== Segment start ==
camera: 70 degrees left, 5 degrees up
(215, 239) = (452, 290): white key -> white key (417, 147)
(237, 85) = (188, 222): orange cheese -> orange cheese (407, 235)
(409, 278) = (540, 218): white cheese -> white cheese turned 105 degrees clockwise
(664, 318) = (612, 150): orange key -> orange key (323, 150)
== Segment end ==
Retype the material above in full, exactly.

[Solution for this task]
camera: 70 degrees left, 5 degrees up
(215, 239) = (452, 290): white key -> white key (417, 147)
(237, 85) = (188, 222): orange cheese -> orange cheese (407, 235)
(409, 278) = (540, 218): white cheese -> white cheese turned 105 degrees clockwise
(664, 318) = (612, 150): orange key -> orange key (323, 150)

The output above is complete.